*Условие задачи*. Воспроизведите весь материал ниже слово в слово, не пропуская ни одной строки.

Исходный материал

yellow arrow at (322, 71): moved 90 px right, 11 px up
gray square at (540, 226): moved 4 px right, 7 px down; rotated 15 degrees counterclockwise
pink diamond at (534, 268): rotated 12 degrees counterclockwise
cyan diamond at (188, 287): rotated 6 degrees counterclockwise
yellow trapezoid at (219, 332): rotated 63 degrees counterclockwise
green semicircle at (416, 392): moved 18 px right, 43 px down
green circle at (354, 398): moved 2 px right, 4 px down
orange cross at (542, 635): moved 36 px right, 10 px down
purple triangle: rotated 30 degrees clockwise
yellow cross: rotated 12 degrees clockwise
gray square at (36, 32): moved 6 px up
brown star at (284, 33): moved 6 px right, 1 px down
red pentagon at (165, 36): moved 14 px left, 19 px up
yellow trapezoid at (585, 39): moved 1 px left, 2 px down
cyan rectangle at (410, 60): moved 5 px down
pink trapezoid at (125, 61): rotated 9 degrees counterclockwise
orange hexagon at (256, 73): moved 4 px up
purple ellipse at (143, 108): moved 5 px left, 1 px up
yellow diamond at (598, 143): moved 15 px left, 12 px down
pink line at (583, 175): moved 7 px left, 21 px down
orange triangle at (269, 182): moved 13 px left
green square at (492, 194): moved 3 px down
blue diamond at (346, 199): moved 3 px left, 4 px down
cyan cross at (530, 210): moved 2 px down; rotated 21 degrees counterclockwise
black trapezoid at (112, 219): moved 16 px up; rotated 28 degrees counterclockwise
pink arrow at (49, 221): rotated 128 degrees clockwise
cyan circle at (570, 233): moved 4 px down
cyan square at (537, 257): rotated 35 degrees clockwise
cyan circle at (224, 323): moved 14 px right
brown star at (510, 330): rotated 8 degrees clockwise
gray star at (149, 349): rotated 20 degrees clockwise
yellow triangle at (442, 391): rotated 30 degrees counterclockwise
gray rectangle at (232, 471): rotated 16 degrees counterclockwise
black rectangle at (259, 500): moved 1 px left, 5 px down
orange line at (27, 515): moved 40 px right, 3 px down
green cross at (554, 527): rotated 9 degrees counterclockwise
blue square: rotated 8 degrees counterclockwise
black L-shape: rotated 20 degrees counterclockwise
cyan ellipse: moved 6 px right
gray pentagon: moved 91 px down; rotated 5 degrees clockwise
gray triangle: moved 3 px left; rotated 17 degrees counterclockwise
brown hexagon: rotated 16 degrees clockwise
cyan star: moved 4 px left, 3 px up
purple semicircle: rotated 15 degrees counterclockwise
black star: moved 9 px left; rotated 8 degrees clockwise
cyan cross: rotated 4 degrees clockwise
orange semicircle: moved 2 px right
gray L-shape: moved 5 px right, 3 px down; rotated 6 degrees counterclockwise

*Ответ к заданию*.
yellow arrow at (322, 71): moved 90 px right, 11 px up
gray square at (540, 226): moved 4 px right, 7 px down; rotated 15 degrees counterclockwise
pink diamond at (534, 268): rotated 12 degrees counterclockwise
cyan diamond at (188, 287): rotated 6 degrees counterclockwise
yellow trapezoid at (219, 332): rotated 63 degrees counterclockwise
green semicircle at (416, 392): moved 18 px right, 43 px down
green circle at (354, 398): moved 2 px right, 4 px down
orange cross at (542, 635): moved 36 px right, 10 px down
purple triangle: rotated 30 degrees clockwise
yellow cross: rotated 12 degrees clockwise
gray square at (36, 32): moved 6 px up
brown star at (284, 33): moved 6 px right, 1 px down
red pentagon at (165, 36): moved 14 px left, 19 px up
yellow trapezoid at (585, 39): moved 1 px left, 2 px down
cyan rectangle at (410, 60): moved 5 px down
pink trapezoid at (125, 61): rotated 9 degrees counterclockwise
orange hexagon at (256, 73): moved 4 px up
purple ellipse at (143, 108): moved 5 px left, 1 px up
yellow diamond at (598, 143): moved 15 px left, 12 px down
pink line at (583, 175): moved 7 px left, 21 px down
orange triangle at (269, 182): moved 13 px left
green square at (492, 194): moved 3 px down
blue diamond at (346, 199): moved 3 px left, 4 px down
cyan cross at (530, 210): moved 2 px down; rotated 21 degrees counterclockwise
black trapezoid at (112, 219): moved 16 px up; rotated 28 degrees counterclockwise
pink arrow at (49, 221): rotated 128 degrees clockwise
cyan circle at (570, 233): moved 4 px down
cyan square at (537, 257): rotated 35 degrees clockwise
cyan circle at (224, 323): moved 14 px right
brown star at (510, 330): rotated 8 degrees clockwise
gray star at (149, 349): rotated 20 degrees clockwise
yellow triangle at (442, 391): rotated 30 degrees counterclockwise
gray rectangle at (232, 471): rotated 16 degrees counterclockwise
black rectangle at (259, 500): moved 1 px left, 5 px down
orange line at (27, 515): moved 40 px right, 3 px down
green cross at (554, 527): rotated 9 degrees counterclockwise
blue square: rotated 8 degrees counterclockwise
black L-shape: rotated 20 degrees counterclockwise
cyan ellipse: moved 6 px right
gray pentagon: moved 91 px down; rotated 5 degrees clockwise
gray triangle: moved 3 px left; rotated 17 degrees counterclockwise
brown hexagon: rotated 16 degrees clockwise
cyan star: moved 4 px left, 3 px up
purple semicircle: rotated 15 degrees counterclockwise
black star: moved 9 px left; rotated 8 degrees clockwise
cyan cross: rotated 4 degrees clockwise
orange semicircle: moved 2 px right
gray L-shape: moved 5 px right, 3 px down; rotated 6 degrees counterclockwise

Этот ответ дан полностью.